++++ RECORDS SUPPLIED

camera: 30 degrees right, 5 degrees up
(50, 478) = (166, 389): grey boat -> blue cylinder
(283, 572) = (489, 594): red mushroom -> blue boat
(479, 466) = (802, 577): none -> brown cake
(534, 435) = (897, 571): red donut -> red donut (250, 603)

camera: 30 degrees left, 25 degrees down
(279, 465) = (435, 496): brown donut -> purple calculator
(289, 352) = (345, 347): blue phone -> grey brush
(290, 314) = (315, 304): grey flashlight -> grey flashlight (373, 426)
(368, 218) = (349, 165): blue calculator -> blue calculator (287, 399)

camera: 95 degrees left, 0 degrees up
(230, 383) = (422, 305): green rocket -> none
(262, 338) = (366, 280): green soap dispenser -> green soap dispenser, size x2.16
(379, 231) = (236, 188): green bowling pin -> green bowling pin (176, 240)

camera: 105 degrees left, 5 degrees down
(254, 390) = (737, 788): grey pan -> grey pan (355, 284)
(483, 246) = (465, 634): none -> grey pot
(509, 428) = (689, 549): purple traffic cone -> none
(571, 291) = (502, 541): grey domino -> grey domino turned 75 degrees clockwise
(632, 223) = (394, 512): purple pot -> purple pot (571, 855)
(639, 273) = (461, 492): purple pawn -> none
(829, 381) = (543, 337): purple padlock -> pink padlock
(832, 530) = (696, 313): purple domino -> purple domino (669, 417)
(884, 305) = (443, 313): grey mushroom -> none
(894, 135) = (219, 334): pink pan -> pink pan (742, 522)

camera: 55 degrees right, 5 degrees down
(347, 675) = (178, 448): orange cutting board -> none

++++++++

In how many lines of the material above does the word "boat" occur? Give the number and no other text.

2